**What you will do**
The lines needed are those below that contain the word "shifted"; copy each one.

**Extracted information**
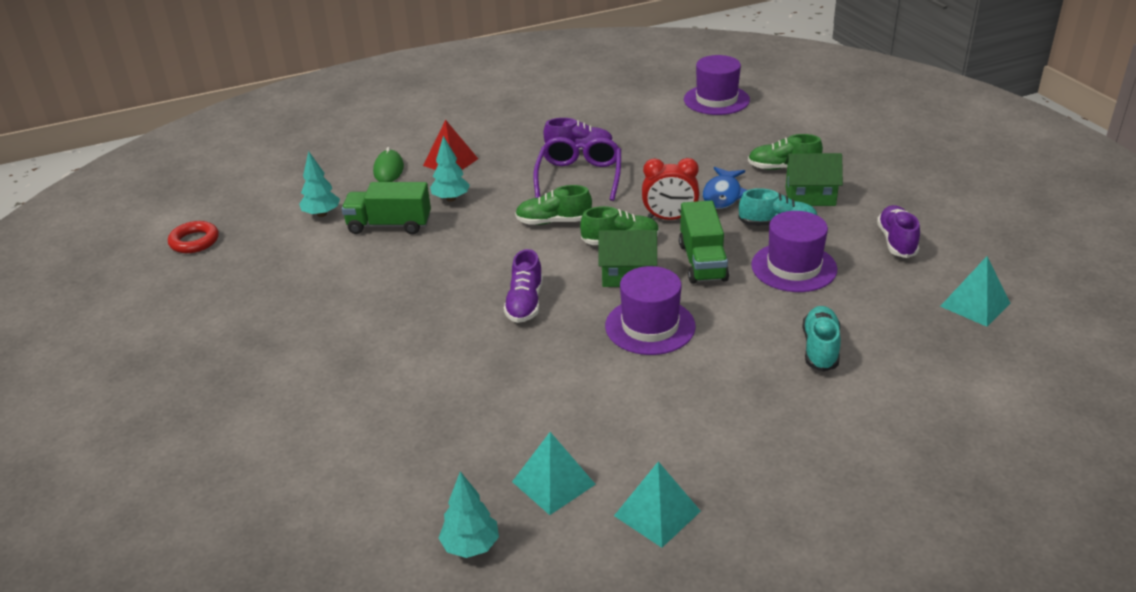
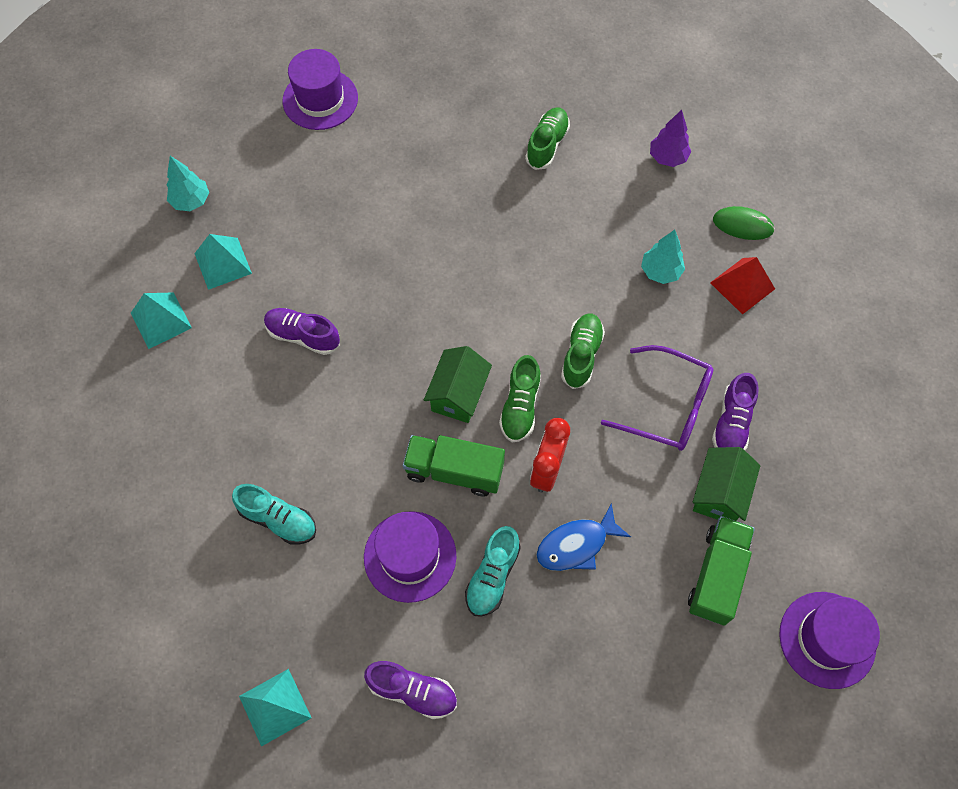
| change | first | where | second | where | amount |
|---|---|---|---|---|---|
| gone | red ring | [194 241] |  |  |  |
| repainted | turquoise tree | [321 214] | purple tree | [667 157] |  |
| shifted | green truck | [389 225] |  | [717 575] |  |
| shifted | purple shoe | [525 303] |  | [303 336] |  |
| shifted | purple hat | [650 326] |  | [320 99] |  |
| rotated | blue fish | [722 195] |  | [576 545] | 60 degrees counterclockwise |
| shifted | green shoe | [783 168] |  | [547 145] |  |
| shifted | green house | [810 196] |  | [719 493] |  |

**Response**
| shifted | green truck | [389 225] |  | [717 575] |  |
| shifted | purple shoe | [525 303] |  | [303 336] |  |
| shifted | purple hat | [650 326] |  | [320 99] |  |
| shifted | green shoe | [783 168] |  | [547 145] |  |
| shifted | green house | [810 196] |  | [719 493] |  |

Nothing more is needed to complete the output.